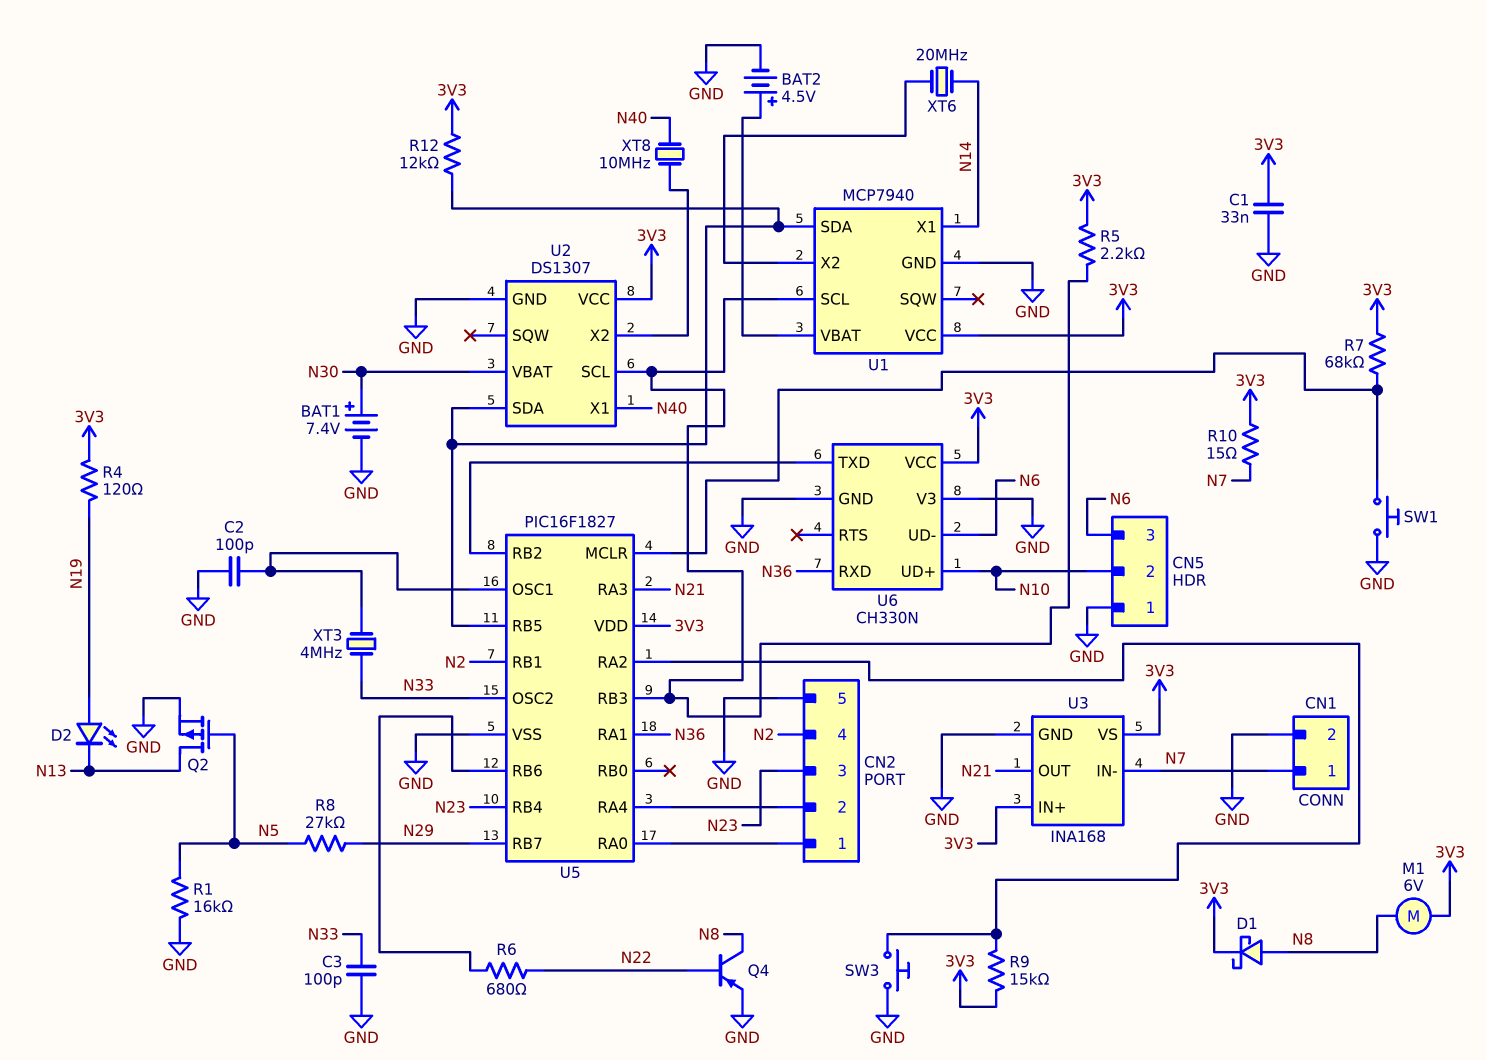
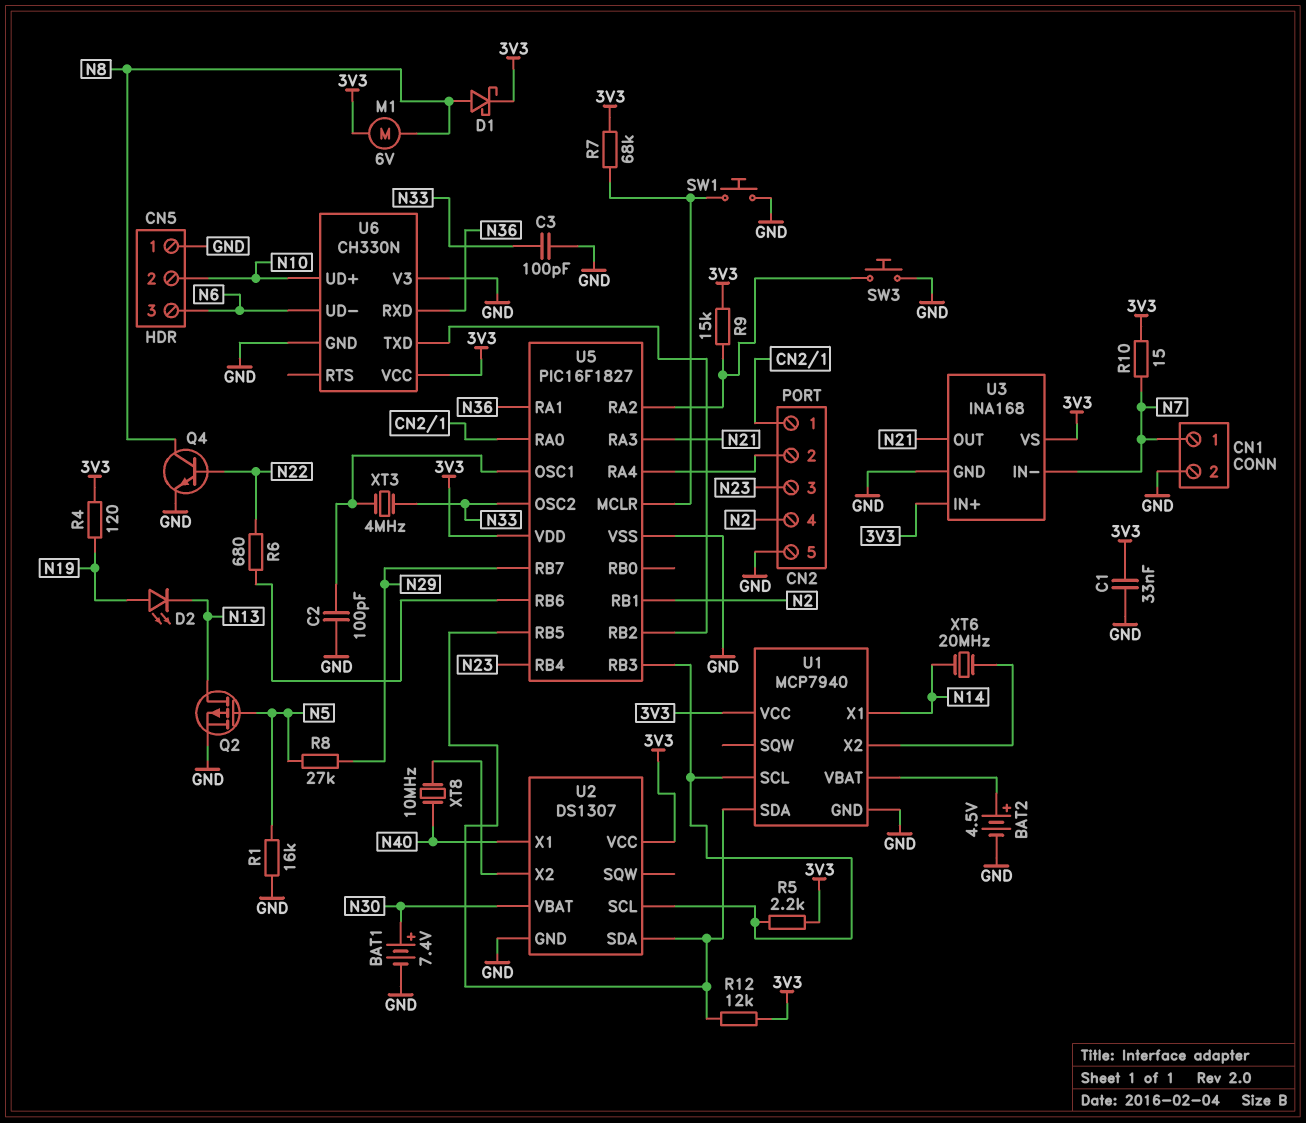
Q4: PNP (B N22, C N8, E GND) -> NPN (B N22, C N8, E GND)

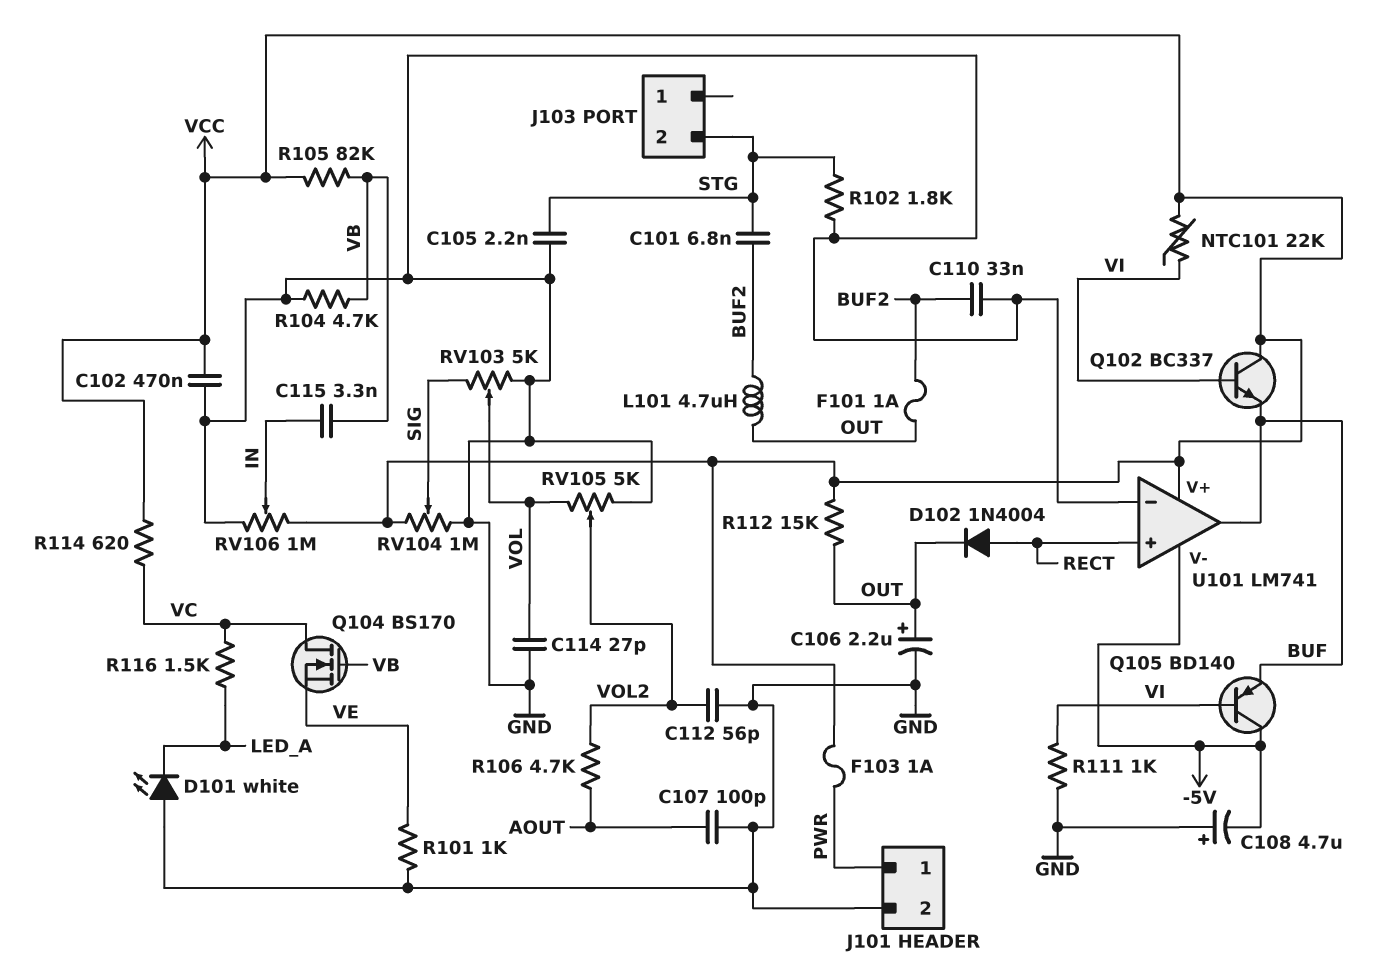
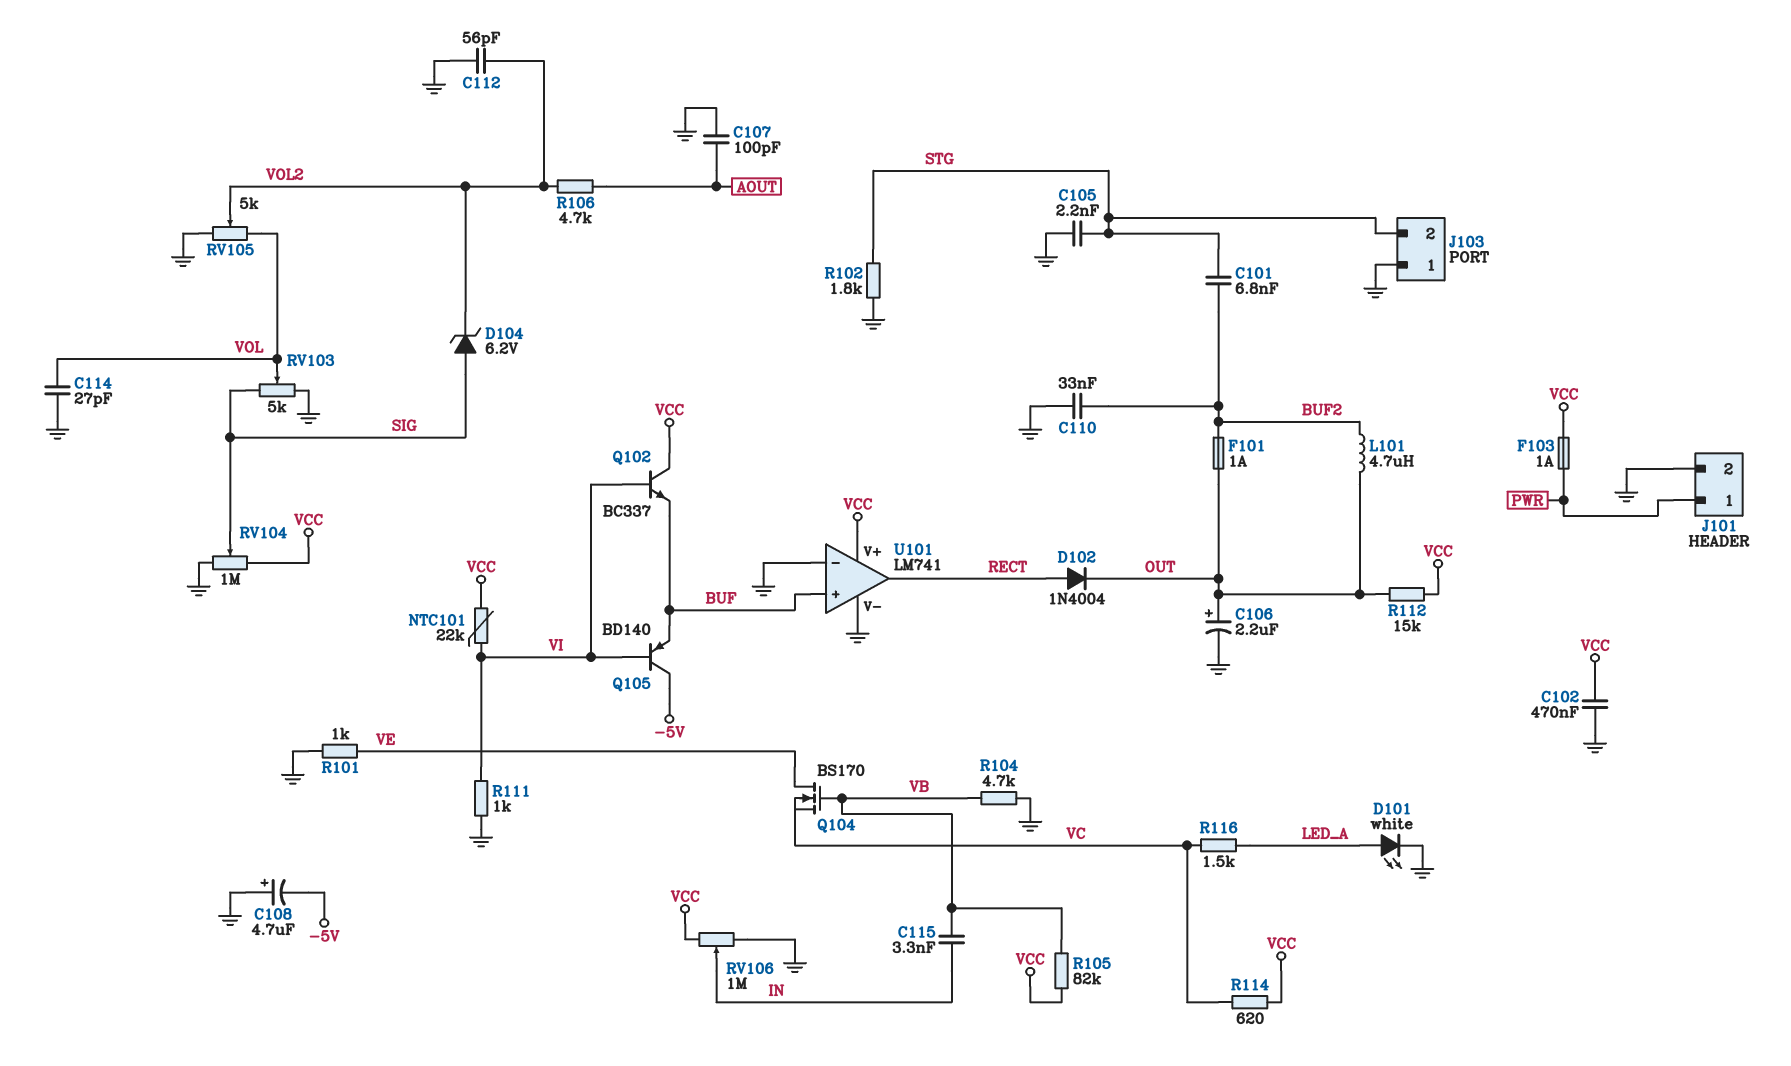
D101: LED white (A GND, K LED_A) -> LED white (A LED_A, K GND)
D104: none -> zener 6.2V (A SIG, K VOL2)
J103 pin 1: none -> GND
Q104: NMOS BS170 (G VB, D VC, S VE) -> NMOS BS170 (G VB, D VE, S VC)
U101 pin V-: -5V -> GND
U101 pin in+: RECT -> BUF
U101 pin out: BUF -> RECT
----------------------------------------
■ Exercise description: Say how many lines in the records contain the word "none". Nothing but the number is required.

■ Final answer: 2